What to produce>
Some lines in the entries contain the word "moved". Copy all of them.

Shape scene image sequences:
----------------------------------------

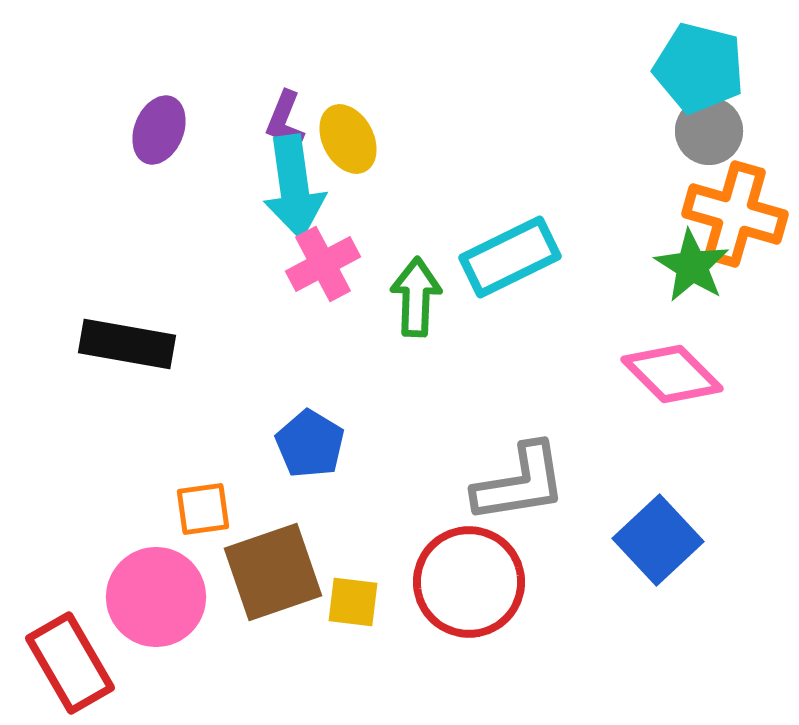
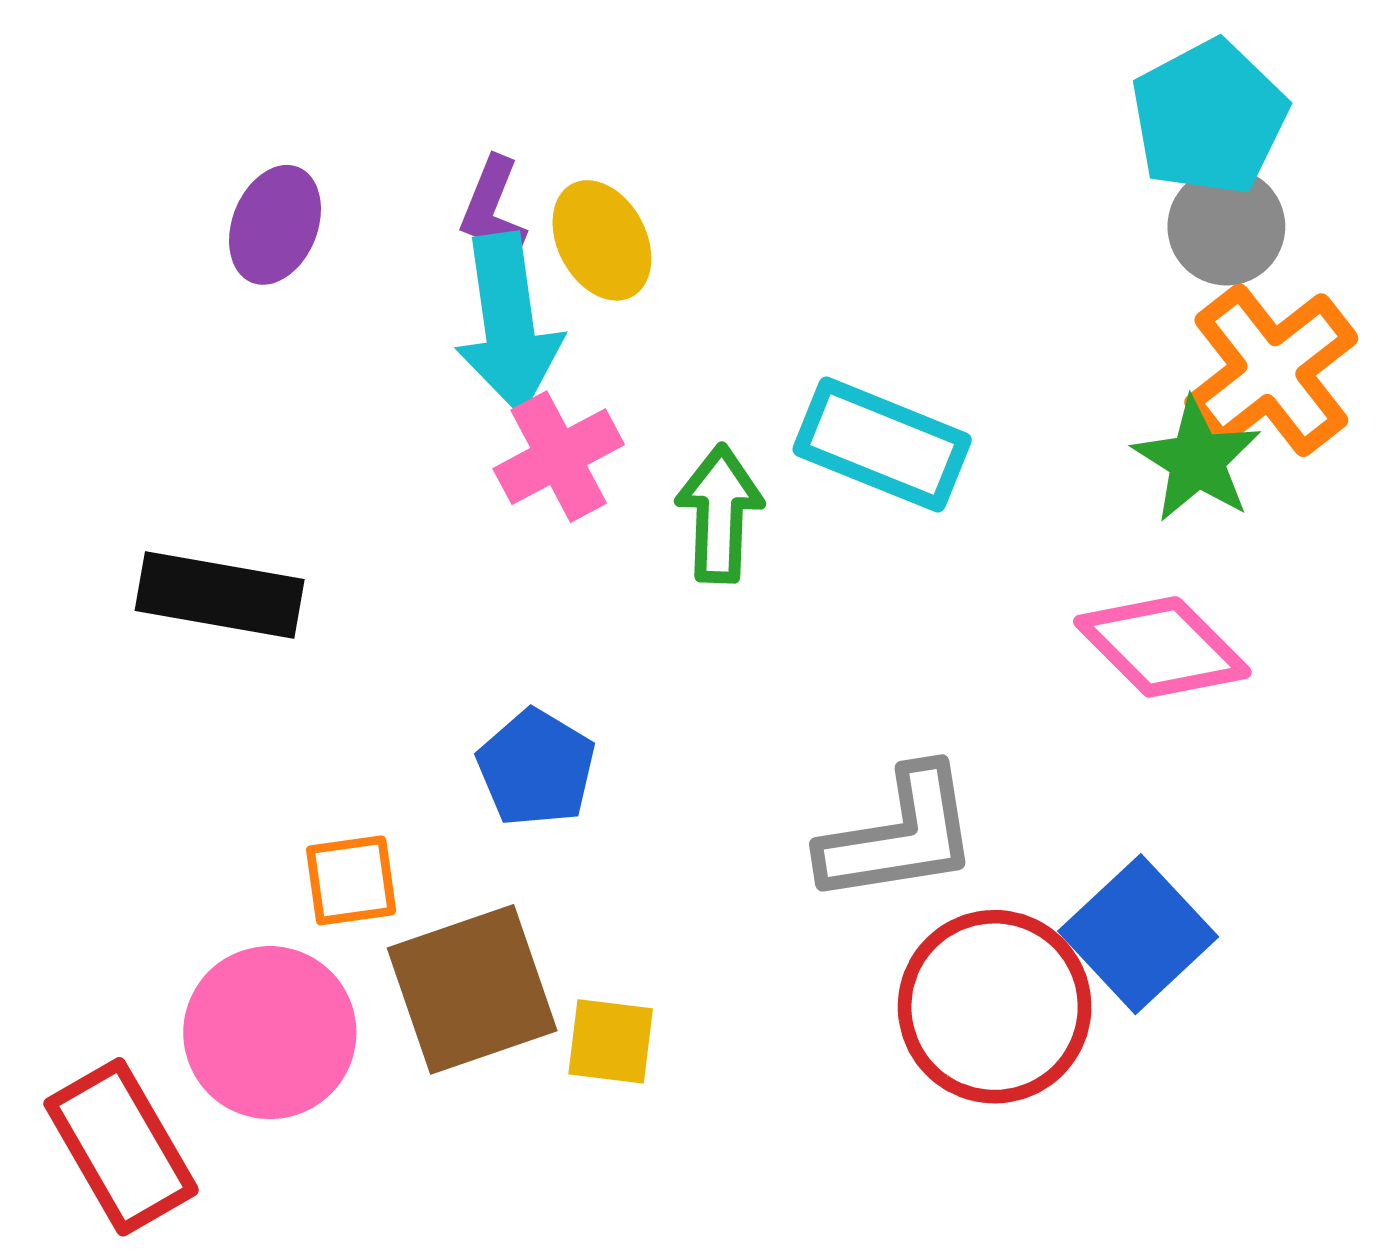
cyan pentagon: (699, 68) -> (1209, 118), turned 30
orange cross: (735, 214) -> (1271, 370), turned 36
cyan rectangle: (510, 257) -> (882, 445), turned 48
red circle: (469, 582) -> (995, 1007), moved

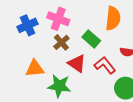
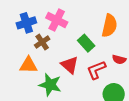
brown cross: (61, 42) -> (42, 42), moved
red L-shape: (105, 65) -> (96, 70), turned -80

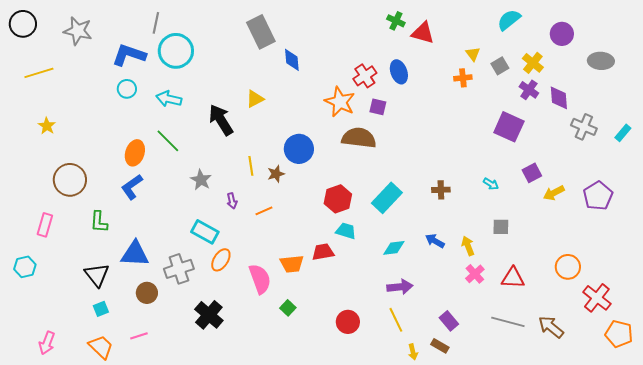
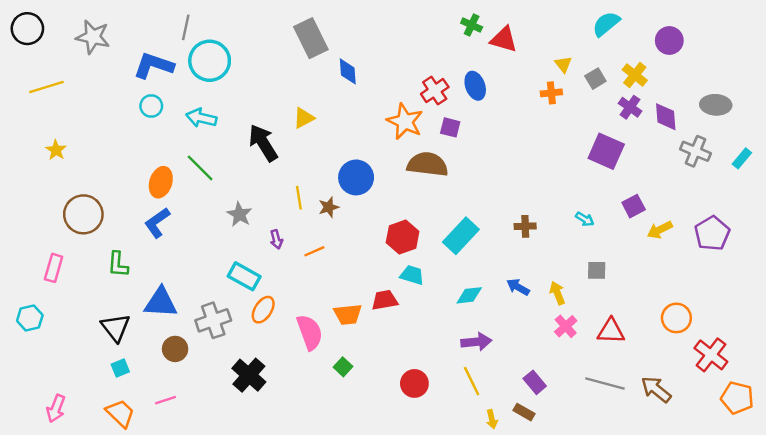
gray ellipse: (601, 61) -> (716, 105), moved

----------------------------------------

Solution to this exercise>
red circle: (469, 582) -> (995, 1007), moved
brown cross: (61, 42) -> (42, 42), moved
gray ellipse: (601, 61) -> (716, 105), moved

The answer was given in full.